EXERCISE GOAL: Your answer must be an exact transcription of the data, with every picture omitted.

Top of GIVEN DATA

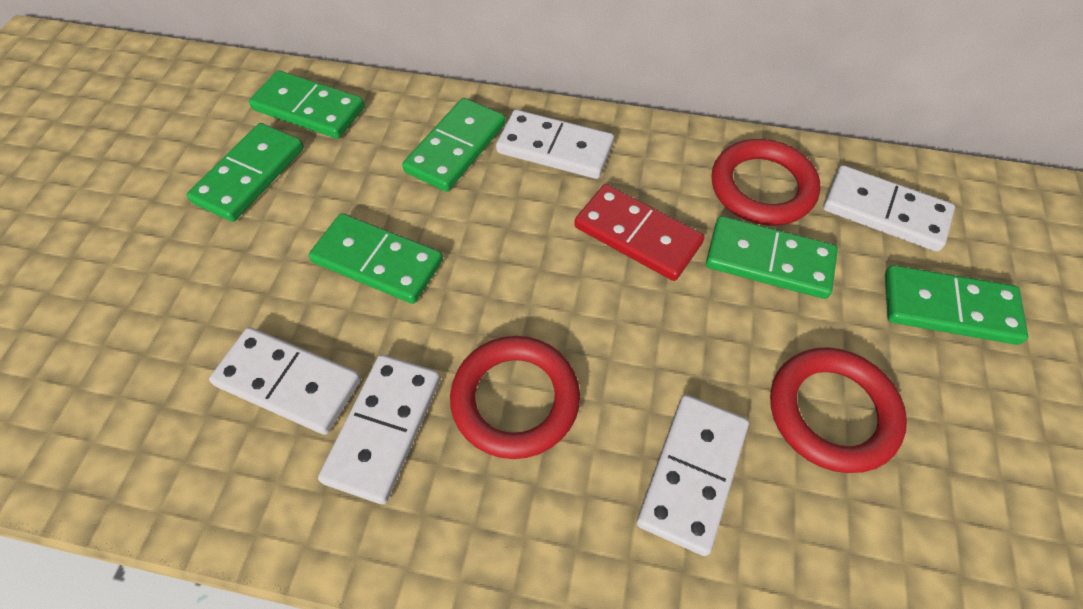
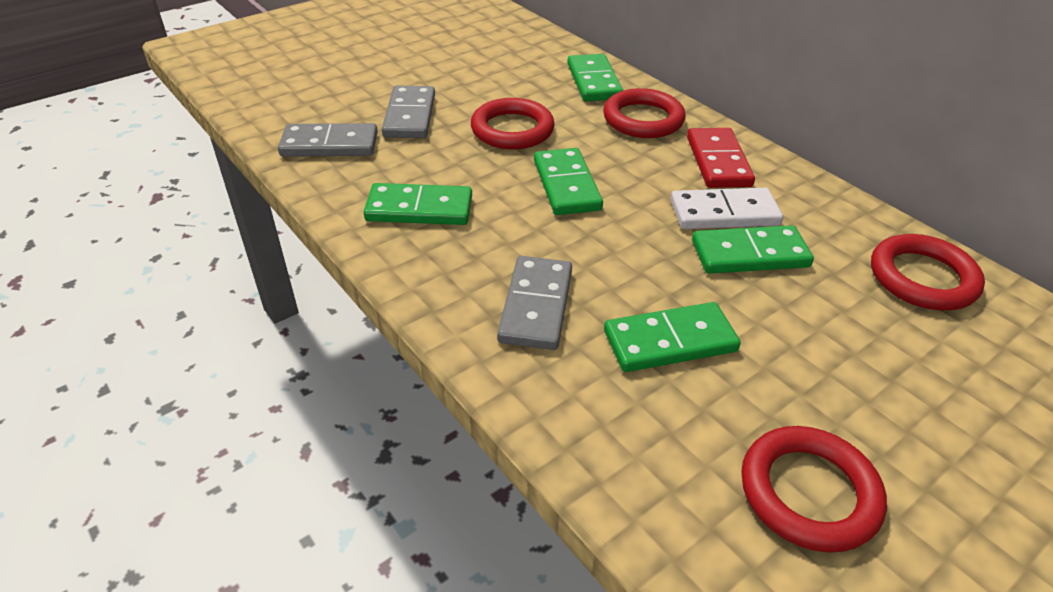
green domino: 6 -> 5
grey domino: 0 -> 3
red ring: 3 -> 4
white domino: 5 -> 1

Bottom of GIVEN DATA

SOLUTION TO THE PROBLEM:
green domino: 6 -> 5
grey domino: 0 -> 3
red ring: 3 -> 4
white domino: 5 -> 1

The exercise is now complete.